[SOURCE DATA Boundary: Start]
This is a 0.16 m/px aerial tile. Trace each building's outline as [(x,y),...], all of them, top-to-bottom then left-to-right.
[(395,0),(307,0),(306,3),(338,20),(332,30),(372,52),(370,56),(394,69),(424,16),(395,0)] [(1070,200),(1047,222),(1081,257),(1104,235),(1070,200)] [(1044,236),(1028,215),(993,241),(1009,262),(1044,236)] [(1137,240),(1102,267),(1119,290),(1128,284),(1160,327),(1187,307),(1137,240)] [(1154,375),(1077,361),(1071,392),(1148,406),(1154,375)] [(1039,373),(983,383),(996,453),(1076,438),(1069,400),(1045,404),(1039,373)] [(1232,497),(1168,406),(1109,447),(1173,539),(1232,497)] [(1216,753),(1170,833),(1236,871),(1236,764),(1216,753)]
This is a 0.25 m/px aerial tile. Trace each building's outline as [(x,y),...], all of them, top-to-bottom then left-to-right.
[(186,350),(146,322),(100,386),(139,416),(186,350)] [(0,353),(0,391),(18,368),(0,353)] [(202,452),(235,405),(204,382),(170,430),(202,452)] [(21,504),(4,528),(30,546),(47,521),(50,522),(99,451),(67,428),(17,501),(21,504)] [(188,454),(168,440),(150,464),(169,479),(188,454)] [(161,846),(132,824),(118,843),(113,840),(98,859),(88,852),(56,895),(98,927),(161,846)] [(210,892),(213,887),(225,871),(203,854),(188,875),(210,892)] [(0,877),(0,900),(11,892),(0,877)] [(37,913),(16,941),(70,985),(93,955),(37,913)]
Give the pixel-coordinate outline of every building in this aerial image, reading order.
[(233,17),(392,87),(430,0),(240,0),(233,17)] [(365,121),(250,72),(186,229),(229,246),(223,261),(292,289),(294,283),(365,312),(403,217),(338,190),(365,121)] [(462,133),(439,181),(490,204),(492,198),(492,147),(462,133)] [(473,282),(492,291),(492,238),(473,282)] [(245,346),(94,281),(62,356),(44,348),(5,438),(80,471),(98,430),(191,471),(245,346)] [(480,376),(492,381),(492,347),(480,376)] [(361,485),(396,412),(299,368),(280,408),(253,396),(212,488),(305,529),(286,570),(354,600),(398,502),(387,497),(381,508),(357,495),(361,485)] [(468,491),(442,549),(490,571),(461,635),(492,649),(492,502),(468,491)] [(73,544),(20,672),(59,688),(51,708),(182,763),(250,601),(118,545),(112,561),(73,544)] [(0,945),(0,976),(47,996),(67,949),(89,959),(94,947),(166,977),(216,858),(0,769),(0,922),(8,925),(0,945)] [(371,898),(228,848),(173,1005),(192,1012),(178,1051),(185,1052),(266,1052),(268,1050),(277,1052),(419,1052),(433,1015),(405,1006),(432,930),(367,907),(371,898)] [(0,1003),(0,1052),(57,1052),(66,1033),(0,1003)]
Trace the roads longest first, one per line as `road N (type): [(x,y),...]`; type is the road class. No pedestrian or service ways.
[SOURCE DATA Boundary: End]
> DIRECTIONS FOR THIS TASK
The entries above should be repeated exactly, every one of them.

> TASK SOLUTION
This is a 0.16 m/px aerial tile. Trace each building's outline as [(x,y),...], all of them, top-to-bottom then left-to-right.
[(395,0),(307,0),(306,3),(338,20),(332,30),(372,52),(370,56),(394,69),(424,16),(395,0)] [(1070,200),(1047,222),(1081,257),(1104,235),(1070,200)] [(1044,236),(1028,215),(993,241),(1009,262),(1044,236)] [(1137,240),(1102,267),(1119,290),(1128,284),(1160,327),(1187,307),(1137,240)] [(1154,375),(1077,361),(1071,392),(1148,406),(1154,375)] [(1039,373),(983,383),(996,453),(1076,438),(1069,400),(1045,404),(1039,373)] [(1232,497),(1168,406),(1109,447),(1173,539),(1232,497)] [(1216,753),(1170,833),(1236,871),(1236,764),(1216,753)]
This is a 0.25 m/px aerial tile. Trace each building's outline as [(x,y),...], all of them, top-to-bottom then left-to-right.
[(186,350),(146,322),(100,386),(139,416),(186,350)] [(0,353),(0,391),(18,368),(0,353)] [(202,452),(235,405),(204,382),(170,430),(202,452)] [(21,504),(4,528),(30,546),(47,521),(50,522),(99,451),(67,428),(17,501),(21,504)] [(188,454),(168,440),(150,464),(169,479),(188,454)] [(161,846),(132,824),(118,843),(113,840),(98,859),(88,852),(56,895),(98,927),(161,846)] [(210,892),(213,887),(225,871),(203,854),(188,875),(210,892)] [(0,877),(0,900),(11,892),(0,877)] [(37,913),(16,941),(70,985),(93,955),(37,913)]
Give the pixel-coordinate outline of every building in this aerial image, reading order.
[(233,17),(392,87),(430,0),(240,0),(233,17)] [(365,121),(250,72),(186,229),(229,246),(223,261),(292,289),(294,283),(365,312),(403,217),(338,190),(365,121)] [(462,133),(439,181),(490,204),(492,198),(492,147),(462,133)] [(473,282),(492,291),(492,238),(473,282)] [(245,346),(94,281),(62,356),(44,348),(5,438),(80,471),(98,430),(191,471),(245,346)] [(480,376),(492,381),(492,347),(480,376)] [(361,485),(396,412),(299,368),(280,408),(253,396),(212,488),(305,529),(286,570),(354,600),(398,502),(387,497),(381,508),(357,495),(361,485)] [(468,491),(442,549),(490,571),(461,635),(492,649),(492,502),(468,491)] [(73,544),(20,672),(59,688),(51,708),(182,763),(250,601),(118,545),(112,561),(73,544)] [(0,945),(0,976),(47,996),(67,949),(89,959),(94,947),(166,977),(216,858),(0,769),(0,922),(8,925),(0,945)] [(371,898),(228,848),(173,1005),(192,1012),(178,1051),(185,1052),(266,1052),(268,1050),(277,1052),(419,1052),(433,1015),(405,1006),(432,930),(367,907),(371,898)] [(0,1003),(0,1052),(57,1052),(66,1033),(0,1003)]
Trace the roads longest first, one per line as `road N (type): [(x,y),...]`; type is the road class. No pedestrian or service ways.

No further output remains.